**TASK GOAL**
The expected output is every line of the data exactly as shown, minus the images.
--- DATA EXCERPT Enclosed Below ---
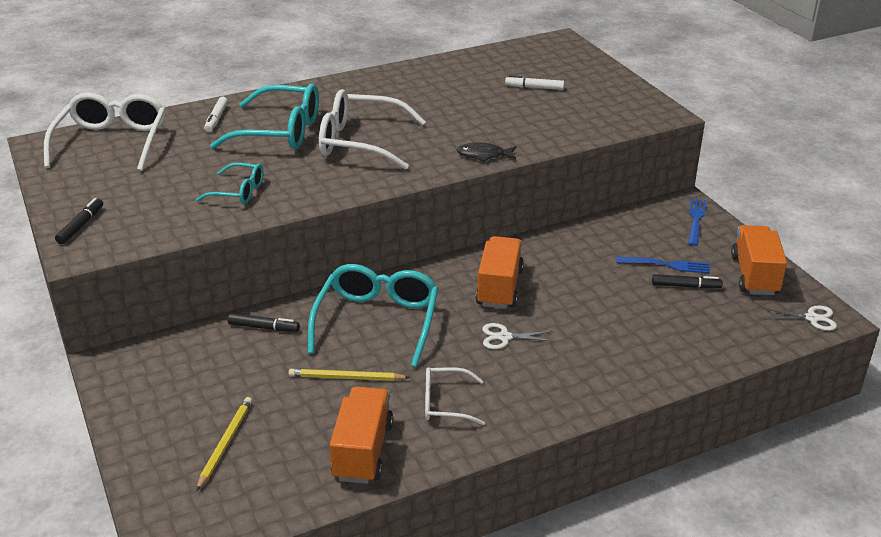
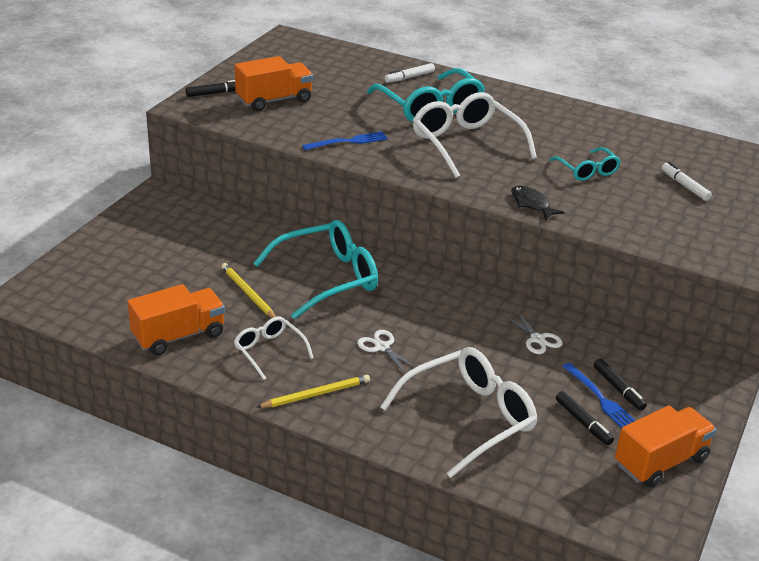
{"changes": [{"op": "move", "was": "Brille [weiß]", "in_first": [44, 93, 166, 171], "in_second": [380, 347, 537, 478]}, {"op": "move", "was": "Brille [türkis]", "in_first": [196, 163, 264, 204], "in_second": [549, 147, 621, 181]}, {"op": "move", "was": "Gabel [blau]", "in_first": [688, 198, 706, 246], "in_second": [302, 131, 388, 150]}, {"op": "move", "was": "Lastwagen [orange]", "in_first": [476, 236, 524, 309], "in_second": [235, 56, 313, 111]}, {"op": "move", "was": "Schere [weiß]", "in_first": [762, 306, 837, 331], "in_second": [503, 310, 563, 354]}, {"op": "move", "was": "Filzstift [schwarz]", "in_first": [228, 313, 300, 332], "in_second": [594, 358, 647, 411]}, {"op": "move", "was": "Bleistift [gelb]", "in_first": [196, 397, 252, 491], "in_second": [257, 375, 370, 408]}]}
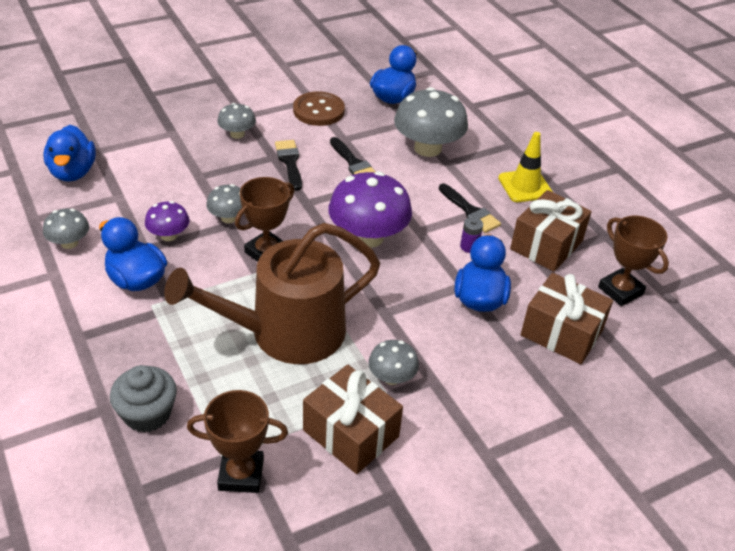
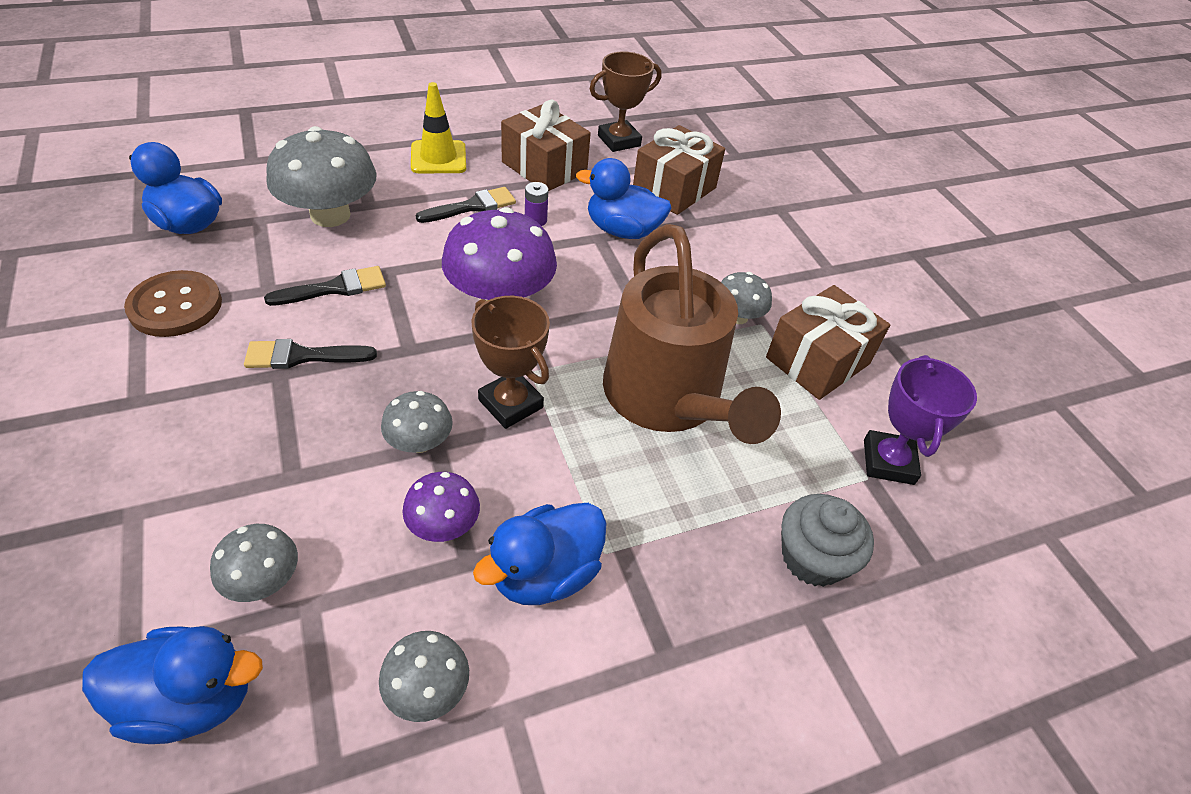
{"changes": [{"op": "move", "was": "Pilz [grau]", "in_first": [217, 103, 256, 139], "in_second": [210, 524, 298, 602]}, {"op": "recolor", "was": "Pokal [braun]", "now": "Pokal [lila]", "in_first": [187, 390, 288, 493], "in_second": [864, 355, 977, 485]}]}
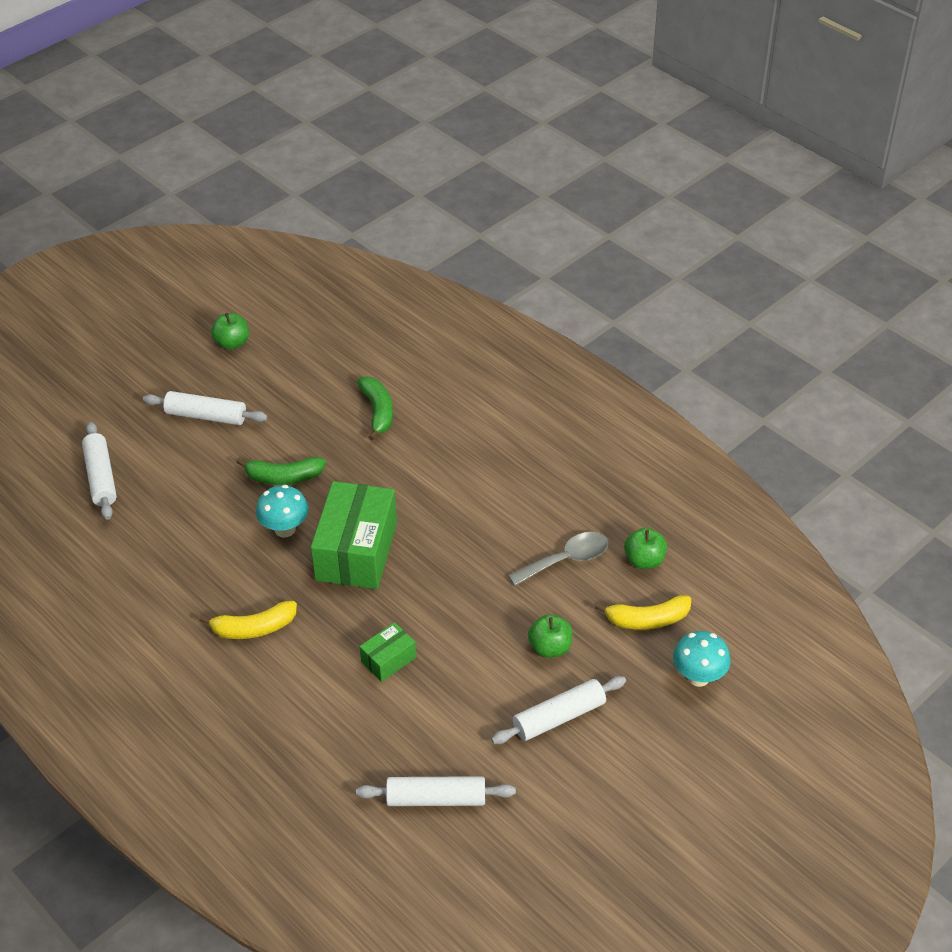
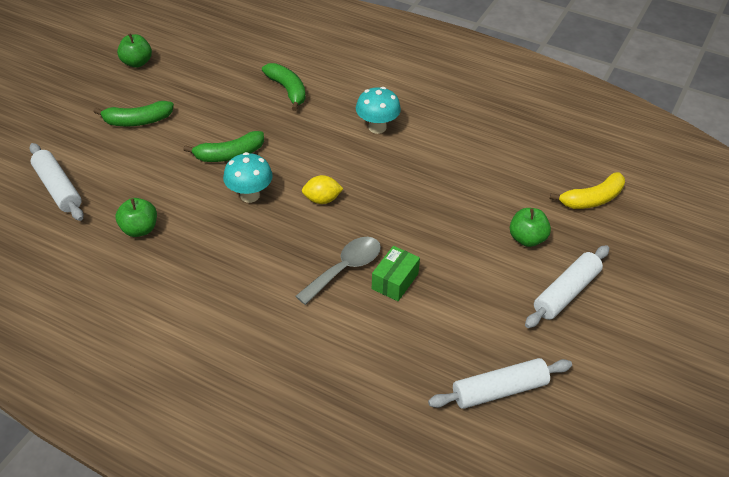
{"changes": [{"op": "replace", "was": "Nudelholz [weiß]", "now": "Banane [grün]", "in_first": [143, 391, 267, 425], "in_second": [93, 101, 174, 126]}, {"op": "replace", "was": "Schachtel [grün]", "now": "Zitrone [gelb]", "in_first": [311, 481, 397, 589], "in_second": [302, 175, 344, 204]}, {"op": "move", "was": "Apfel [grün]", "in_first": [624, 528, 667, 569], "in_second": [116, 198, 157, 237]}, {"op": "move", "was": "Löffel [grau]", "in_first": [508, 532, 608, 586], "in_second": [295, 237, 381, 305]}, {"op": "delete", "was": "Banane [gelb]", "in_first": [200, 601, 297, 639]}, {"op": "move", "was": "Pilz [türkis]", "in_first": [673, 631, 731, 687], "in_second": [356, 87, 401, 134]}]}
--- End of Enclosed DATA EXCERPT ---
**REPLY**
{"changes": [{"op": "move", "was": "Brille [weiß]", "in_first": [44, 93, 166, 171], "in_second": [380, 347, 537, 478]}, {"op": "move", "was": "Brille [türkis]", "in_first": [196, 163, 264, 204], "in_second": [549, 147, 621, 181]}, {"op": "move", "was": "Gabel [blau]", "in_first": [688, 198, 706, 246], "in_second": [302, 131, 388, 150]}, {"op": "move", "was": "Lastwagen [orange]", "in_first": [476, 236, 524, 309], "in_second": [235, 56, 313, 111]}, {"op": "move", "was": "Schere [weiß]", "in_first": [762, 306, 837, 331], "in_second": [503, 310, 563, 354]}, {"op": "move", "was": "Filzstift [schwarz]", "in_first": [228, 313, 300, 332], "in_second": [594, 358, 647, 411]}, {"op": "move", "was": "Bleistift [gelb]", "in_first": [196, 397, 252, 491], "in_second": [257, 375, 370, 408]}]}
{"changes": [{"op": "move", "was": "Pilz [grau]", "in_first": [217, 103, 256, 139], "in_second": [210, 524, 298, 602]}, {"op": "recolor", "was": "Pokal [braun]", "now": "Pokal [lila]", "in_first": [187, 390, 288, 493], "in_second": [864, 355, 977, 485]}]}
{"changes": [{"op": "replace", "was": "Nudelholz [weiß]", "now": "Banane [grün]", "in_first": [143, 391, 267, 425], "in_second": [93, 101, 174, 126]}, {"op": "replace", "was": "Schachtel [grün]", "now": "Zitrone [gelb]", "in_first": [311, 481, 397, 589], "in_second": [302, 175, 344, 204]}, {"op": "move", "was": "Apfel [grün]", "in_first": [624, 528, 667, 569], "in_second": [116, 198, 157, 237]}, {"op": "move", "was": "Löffel [grau]", "in_first": [508, 532, 608, 586], "in_second": [295, 237, 381, 305]}, {"op": "delete", "was": "Banane [gelb]", "in_first": [200, 601, 297, 639]}, {"op": "move", "was": "Pilz [türkis]", "in_first": [673, 631, 731, 687], "in_second": [356, 87, 401, 134]}]}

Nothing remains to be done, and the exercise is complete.